__Data shown__
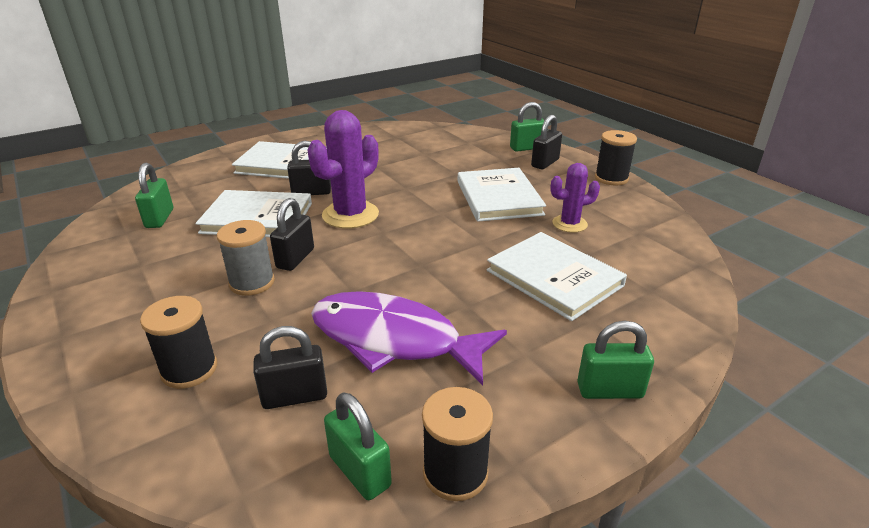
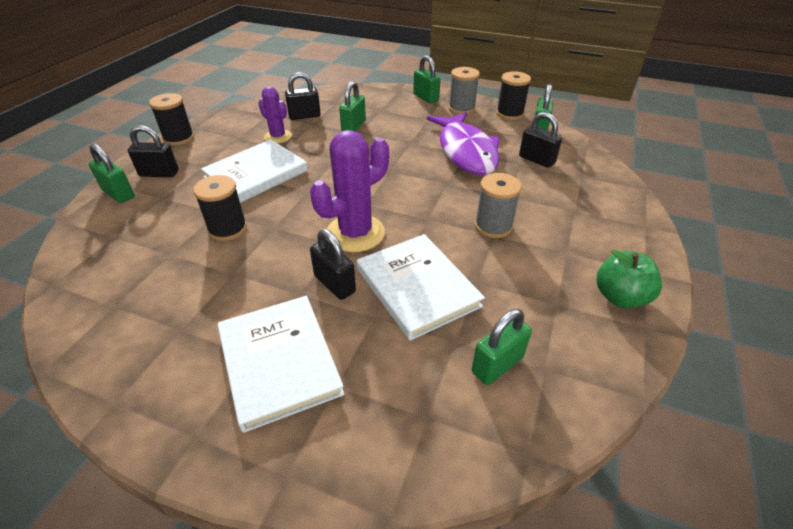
camera: 125 degrees left, 10 degrees up
black spool [140,296,217,389] -> black spool moved to [193,175,247,241]
black padlock [270,198,314,271] -> black padlock moved to [285,72,321,120]
purple cactus [307,110,379,228] -> purple cactus turned 45 degrees counterclockwise [310,130,389,252]
white book [487,232,627,321] -> green padlock [339,81,366,131]
none -> grey spool [448,67,480,114]
none -> green apple [596,250,662,308]

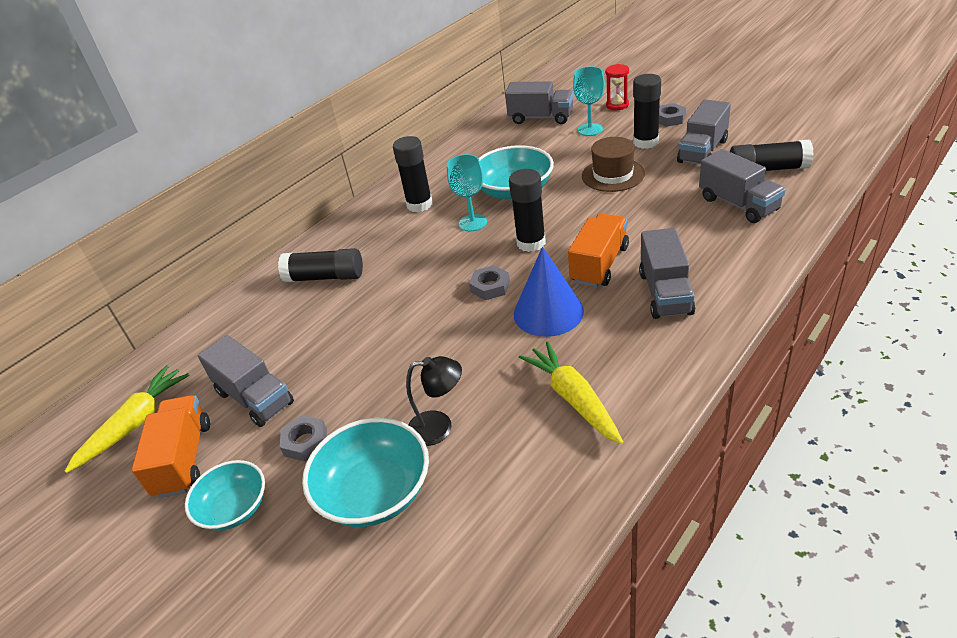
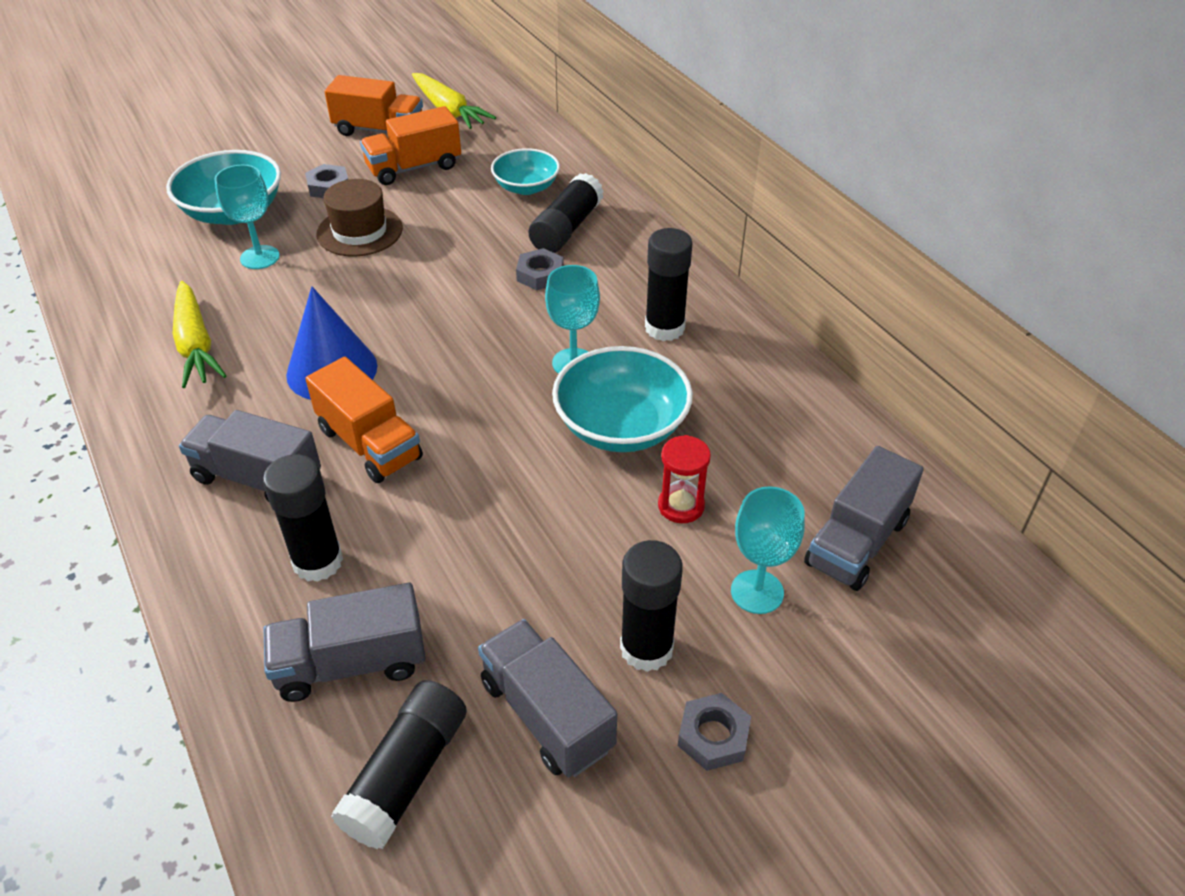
camera: 105 degrees right, 5 degrees up
turquoise bowl [185,460,265,531] -> turquoise bowl moved to [491,148,560,195]
grey truck [198,335,294,427] -> orange truck [360,106,461,185]
black lamp [406,356,462,446] -> turquoise goblet [214,165,280,269]
grey nut [469,265,510,300] -> grey nut moved to [516,248,564,290]
black glue stick [509,169,546,252] -> black glue stick moved to [263,454,343,582]
yellow carrot [519,341,624,444] -> yellow carrot turned 75 degrees clockwise [173,281,227,388]
brown hat [582,137,645,192] -> brown hat moved to [317,179,403,257]
red hourglass [605,64,629,110] -> red hourglass moved to [658,435,711,523]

__What needs to be done__
Each entry needs to be returned verbatim, with its pictures left out.

__Completed exercise__
camera: 125 degrees left, 10 degrees up
black spool [140,296,217,389] -> black spool moved to [193,175,247,241]
black padlock [270,198,314,271] -> black padlock moved to [285,72,321,120]
purple cactus [307,110,379,228] -> purple cactus turned 45 degrees counterclockwise [310,130,389,252]
white book [487,232,627,321] -> green padlock [339,81,366,131]
none -> grey spool [448,67,480,114]
none -> green apple [596,250,662,308]

camera: 105 degrees right, 5 degrees up
turquoise bowl [185,460,265,531] -> turquoise bowl moved to [491,148,560,195]
grey truck [198,335,294,427] -> orange truck [360,106,461,185]
black lamp [406,356,462,446] -> turquoise goblet [214,165,280,269]
grey nut [469,265,510,300] -> grey nut moved to [516,248,564,290]
black glue stick [509,169,546,252] -> black glue stick moved to [263,454,343,582]
yellow carrot [519,341,624,444] -> yellow carrot turned 75 degrees clockwise [173,281,227,388]
brown hat [582,137,645,192] -> brown hat moved to [317,179,403,257]
red hourglass [605,64,629,110] -> red hourglass moved to [658,435,711,523]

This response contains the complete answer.